• [Problem details]:
Pictures excluded, return every entry exactly, please.

• [Supplied records]:

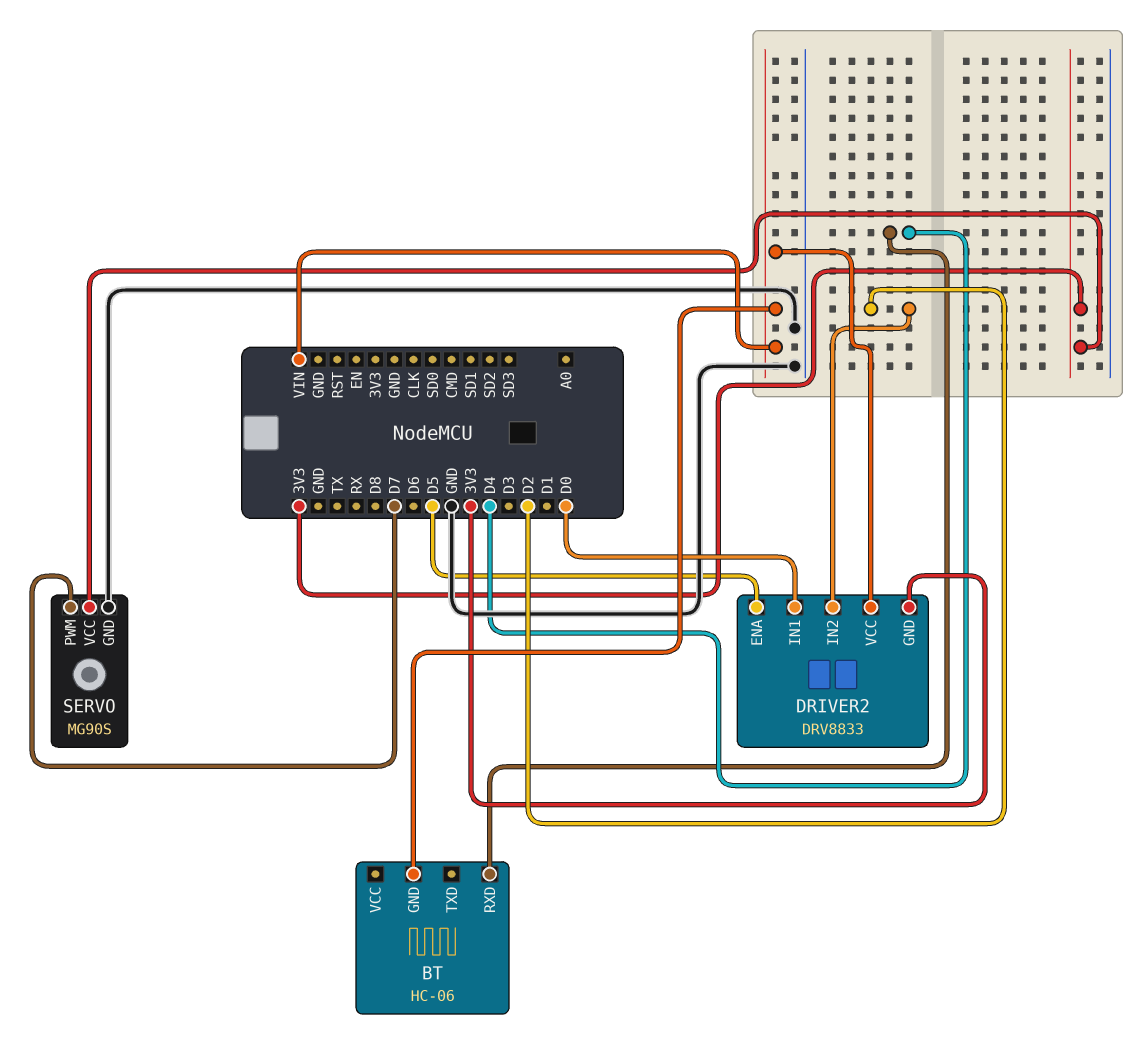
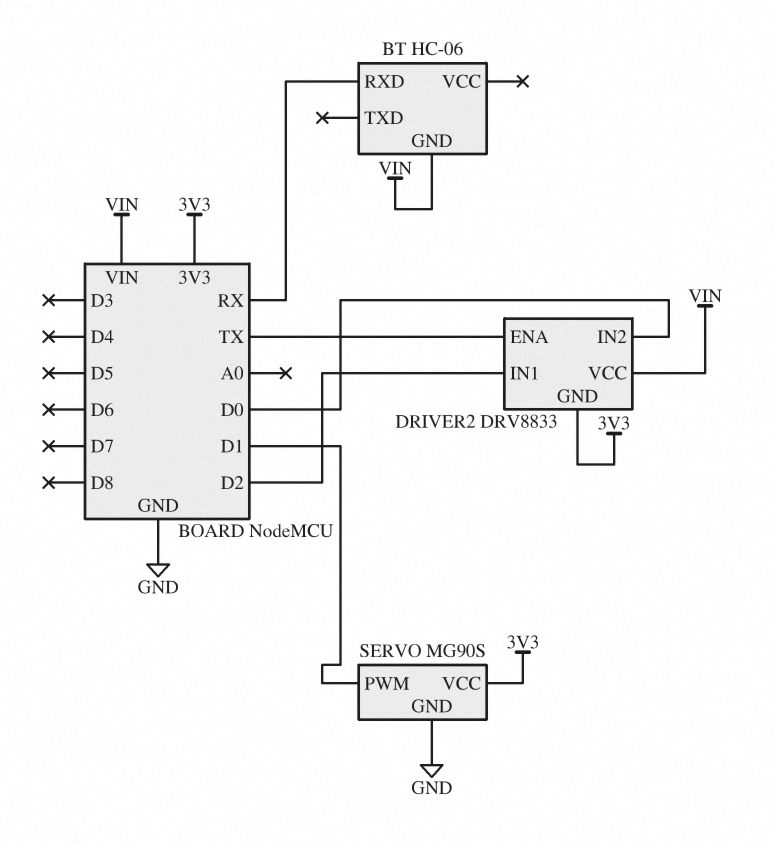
BT pin RXD: D4 -> RX
DRIVER2 pin ENA: D5 -> TX
DRIVER2 pin IN1: D0 -> D2
DRIVER2 pin IN2: D2 -> D0
SERVO pin PWM: D7 -> D1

• [Solved problem]:
BT pin RXD: D4 -> RX
DRIVER2 pin ENA: D5 -> TX
DRIVER2 pin IN1: D0 -> D2
DRIVER2 pin IN2: D2 -> D0
SERVO pin PWM: D7 -> D1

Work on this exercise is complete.